====== MATERIAL SUPPLIED ======
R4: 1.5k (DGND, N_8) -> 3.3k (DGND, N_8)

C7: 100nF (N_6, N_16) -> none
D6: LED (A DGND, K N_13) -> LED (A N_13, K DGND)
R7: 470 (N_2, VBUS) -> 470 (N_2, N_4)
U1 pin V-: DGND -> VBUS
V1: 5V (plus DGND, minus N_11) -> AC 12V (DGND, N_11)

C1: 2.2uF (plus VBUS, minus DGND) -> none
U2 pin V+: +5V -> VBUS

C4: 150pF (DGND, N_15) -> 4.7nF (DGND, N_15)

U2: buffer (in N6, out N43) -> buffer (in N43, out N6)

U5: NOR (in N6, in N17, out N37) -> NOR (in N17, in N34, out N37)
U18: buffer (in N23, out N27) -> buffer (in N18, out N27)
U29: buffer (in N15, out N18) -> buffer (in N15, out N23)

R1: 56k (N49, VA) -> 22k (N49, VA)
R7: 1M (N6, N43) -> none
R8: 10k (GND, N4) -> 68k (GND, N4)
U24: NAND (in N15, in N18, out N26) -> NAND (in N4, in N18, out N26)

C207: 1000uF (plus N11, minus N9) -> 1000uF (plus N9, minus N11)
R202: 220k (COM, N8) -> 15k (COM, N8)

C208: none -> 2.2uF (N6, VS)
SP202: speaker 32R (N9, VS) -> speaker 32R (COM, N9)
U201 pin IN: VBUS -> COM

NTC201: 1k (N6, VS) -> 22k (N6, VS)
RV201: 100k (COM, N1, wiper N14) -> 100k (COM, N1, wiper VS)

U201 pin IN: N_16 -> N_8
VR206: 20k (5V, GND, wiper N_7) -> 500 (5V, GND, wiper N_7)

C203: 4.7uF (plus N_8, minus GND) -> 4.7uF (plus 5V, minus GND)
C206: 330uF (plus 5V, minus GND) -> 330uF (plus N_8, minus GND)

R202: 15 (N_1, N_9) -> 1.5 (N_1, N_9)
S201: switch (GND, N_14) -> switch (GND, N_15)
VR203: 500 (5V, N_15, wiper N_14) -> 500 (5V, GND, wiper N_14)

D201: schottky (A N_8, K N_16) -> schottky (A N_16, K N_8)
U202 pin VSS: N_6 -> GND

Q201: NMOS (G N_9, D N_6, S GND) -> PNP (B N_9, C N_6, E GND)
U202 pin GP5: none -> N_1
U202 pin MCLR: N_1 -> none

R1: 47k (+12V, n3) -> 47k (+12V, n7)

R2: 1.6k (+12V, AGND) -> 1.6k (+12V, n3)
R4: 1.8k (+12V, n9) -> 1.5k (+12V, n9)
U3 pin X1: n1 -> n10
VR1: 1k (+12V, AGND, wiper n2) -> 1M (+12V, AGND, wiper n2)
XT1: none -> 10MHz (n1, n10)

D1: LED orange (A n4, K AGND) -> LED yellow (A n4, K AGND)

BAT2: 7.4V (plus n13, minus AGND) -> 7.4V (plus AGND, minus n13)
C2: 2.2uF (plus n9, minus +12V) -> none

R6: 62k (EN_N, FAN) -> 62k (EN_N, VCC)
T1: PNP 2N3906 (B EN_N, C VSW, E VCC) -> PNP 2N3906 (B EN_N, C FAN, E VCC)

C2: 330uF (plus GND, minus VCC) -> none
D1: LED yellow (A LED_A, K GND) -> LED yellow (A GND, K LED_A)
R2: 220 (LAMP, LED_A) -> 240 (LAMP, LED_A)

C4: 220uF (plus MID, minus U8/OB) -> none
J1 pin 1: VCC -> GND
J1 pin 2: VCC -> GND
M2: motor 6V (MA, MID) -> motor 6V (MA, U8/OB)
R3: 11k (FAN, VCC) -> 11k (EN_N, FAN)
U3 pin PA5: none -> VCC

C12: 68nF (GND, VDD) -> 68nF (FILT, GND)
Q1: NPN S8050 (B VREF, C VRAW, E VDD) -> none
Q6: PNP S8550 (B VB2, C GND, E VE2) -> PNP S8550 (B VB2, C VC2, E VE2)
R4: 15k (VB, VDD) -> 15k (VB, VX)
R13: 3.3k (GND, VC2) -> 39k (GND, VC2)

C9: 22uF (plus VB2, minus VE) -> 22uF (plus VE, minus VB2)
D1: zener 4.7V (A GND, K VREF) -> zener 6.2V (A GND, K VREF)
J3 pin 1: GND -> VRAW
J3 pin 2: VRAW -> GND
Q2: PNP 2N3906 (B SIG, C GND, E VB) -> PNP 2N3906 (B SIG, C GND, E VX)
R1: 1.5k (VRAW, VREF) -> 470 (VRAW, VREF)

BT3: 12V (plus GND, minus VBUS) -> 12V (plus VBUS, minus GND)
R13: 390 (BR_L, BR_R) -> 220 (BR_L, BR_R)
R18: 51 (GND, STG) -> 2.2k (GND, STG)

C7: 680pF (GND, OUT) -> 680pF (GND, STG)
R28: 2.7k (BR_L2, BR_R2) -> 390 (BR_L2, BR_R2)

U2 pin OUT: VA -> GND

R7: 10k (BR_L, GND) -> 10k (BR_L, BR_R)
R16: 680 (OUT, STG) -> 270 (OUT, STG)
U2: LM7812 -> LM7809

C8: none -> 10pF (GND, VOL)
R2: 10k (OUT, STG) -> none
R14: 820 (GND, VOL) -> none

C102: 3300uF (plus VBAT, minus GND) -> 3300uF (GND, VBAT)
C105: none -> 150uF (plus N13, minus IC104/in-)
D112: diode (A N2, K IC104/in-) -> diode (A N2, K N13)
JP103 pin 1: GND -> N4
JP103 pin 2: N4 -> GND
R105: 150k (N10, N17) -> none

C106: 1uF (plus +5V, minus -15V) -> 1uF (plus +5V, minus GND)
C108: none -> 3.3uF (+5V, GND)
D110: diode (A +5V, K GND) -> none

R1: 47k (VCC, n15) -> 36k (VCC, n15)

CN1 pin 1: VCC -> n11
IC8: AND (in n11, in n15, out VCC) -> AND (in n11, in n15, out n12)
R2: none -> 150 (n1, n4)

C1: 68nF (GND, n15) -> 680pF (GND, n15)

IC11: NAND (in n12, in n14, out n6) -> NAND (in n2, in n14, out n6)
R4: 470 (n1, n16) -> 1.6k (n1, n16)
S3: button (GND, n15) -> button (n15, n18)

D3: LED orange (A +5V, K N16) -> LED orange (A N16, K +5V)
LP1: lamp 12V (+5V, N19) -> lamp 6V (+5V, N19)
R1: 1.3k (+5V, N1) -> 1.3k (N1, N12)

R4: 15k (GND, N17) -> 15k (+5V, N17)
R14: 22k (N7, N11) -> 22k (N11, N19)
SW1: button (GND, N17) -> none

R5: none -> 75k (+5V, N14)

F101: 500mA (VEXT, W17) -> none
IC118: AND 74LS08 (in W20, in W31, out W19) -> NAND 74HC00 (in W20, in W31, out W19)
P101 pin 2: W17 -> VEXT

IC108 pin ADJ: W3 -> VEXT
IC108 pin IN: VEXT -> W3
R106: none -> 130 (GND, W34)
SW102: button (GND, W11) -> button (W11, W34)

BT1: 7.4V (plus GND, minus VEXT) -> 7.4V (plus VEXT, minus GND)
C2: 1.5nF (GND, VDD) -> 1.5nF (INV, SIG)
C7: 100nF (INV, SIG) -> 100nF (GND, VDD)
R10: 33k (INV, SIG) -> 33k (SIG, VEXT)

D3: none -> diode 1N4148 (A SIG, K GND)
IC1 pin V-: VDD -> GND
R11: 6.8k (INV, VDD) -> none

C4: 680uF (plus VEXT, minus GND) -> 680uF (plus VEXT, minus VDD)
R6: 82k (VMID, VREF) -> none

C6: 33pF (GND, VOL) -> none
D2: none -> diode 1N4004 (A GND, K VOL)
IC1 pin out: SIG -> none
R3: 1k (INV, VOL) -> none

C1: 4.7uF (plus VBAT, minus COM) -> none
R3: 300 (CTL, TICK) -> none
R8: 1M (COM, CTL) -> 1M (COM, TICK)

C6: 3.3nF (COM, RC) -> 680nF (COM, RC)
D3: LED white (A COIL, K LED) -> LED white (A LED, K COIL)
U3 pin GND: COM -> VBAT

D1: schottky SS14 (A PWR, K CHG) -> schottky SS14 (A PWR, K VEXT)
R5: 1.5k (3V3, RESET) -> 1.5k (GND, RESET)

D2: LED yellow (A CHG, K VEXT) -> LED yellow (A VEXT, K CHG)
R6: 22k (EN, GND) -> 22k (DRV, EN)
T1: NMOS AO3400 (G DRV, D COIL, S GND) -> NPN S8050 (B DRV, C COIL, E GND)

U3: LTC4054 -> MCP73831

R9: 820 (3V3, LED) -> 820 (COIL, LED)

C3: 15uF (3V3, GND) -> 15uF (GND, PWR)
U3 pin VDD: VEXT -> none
======
### PROMPT
If a line of the entries contains the string "TICK", it counts; report how many such lines there are, as a bare number.

### EXERCISE OUTPUT
2